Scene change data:
┄┄┄┄┄┄┄┄┄┄

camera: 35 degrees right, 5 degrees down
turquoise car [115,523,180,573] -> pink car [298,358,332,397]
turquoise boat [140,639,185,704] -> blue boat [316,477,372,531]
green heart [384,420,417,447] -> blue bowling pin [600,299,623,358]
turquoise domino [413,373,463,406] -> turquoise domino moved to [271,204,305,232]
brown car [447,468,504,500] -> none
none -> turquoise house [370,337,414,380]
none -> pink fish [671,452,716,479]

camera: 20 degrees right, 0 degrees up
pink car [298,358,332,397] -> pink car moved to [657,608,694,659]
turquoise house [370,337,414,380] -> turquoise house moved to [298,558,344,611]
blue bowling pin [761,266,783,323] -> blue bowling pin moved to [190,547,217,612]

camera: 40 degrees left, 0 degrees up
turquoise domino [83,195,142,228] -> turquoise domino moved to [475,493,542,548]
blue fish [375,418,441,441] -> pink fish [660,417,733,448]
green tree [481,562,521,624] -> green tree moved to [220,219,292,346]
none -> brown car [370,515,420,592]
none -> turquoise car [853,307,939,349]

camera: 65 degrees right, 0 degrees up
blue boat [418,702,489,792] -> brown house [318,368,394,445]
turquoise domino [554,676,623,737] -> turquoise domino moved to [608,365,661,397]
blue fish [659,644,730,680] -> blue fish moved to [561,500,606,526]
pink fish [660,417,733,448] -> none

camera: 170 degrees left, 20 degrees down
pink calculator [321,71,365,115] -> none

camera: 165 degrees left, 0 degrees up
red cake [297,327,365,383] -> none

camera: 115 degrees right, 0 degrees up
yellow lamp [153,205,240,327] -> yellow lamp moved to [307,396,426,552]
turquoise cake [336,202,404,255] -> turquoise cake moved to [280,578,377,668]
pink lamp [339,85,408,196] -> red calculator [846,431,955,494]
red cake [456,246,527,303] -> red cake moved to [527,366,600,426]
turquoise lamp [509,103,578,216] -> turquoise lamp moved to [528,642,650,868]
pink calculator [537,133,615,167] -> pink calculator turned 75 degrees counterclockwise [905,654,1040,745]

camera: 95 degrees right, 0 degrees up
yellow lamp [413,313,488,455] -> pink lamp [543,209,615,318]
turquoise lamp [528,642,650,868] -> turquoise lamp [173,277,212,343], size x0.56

┄┄┄┄┄┄┄┄┄┄

WORK TO BE COMPLETED:
Write all the data out again, exactly.

TASK ANSWER:
camera: 35 degrees right, 5 degrees down
turquoise car [115,523,180,573] -> pink car [298,358,332,397]
turquoise boat [140,639,185,704] -> blue boat [316,477,372,531]
green heart [384,420,417,447] -> blue bowling pin [600,299,623,358]
turquoise domino [413,373,463,406] -> turquoise domino moved to [271,204,305,232]
brown car [447,468,504,500] -> none
none -> turquoise house [370,337,414,380]
none -> pink fish [671,452,716,479]

camera: 20 degrees right, 0 degrees up
pink car [298,358,332,397] -> pink car moved to [657,608,694,659]
turquoise house [370,337,414,380] -> turquoise house moved to [298,558,344,611]
blue bowling pin [761,266,783,323] -> blue bowling pin moved to [190,547,217,612]

camera: 40 degrees left, 0 degrees up
turquoise domino [83,195,142,228] -> turquoise domino moved to [475,493,542,548]
blue fish [375,418,441,441] -> pink fish [660,417,733,448]
green tree [481,562,521,624] -> green tree moved to [220,219,292,346]
none -> brown car [370,515,420,592]
none -> turquoise car [853,307,939,349]

camera: 65 degrees right, 0 degrees up
blue boat [418,702,489,792] -> brown house [318,368,394,445]
turquoise domino [554,676,623,737] -> turquoise domino moved to [608,365,661,397]
blue fish [659,644,730,680] -> blue fish moved to [561,500,606,526]
pink fish [660,417,733,448] -> none

camera: 170 degrees left, 20 degrees down
pink calculator [321,71,365,115] -> none

camera: 165 degrees left, 0 degrees up
red cake [297,327,365,383] -> none

camera: 115 degrees right, 0 degrees up
yellow lamp [153,205,240,327] -> yellow lamp moved to [307,396,426,552]
turquoise cake [336,202,404,255] -> turquoise cake moved to [280,578,377,668]
pink lamp [339,85,408,196] -> red calculator [846,431,955,494]
red cake [456,246,527,303] -> red cake moved to [527,366,600,426]
turquoise lamp [509,103,578,216] -> turquoise lamp moved to [528,642,650,868]
pink calculator [537,133,615,167] -> pink calculator turned 75 degrees counterclockwise [905,654,1040,745]

camera: 95 degrees right, 0 degrees up
yellow lamp [413,313,488,455] -> pink lamp [543,209,615,318]
turquoise lamp [528,642,650,868] -> turquoise lamp [173,277,212,343], size x0.56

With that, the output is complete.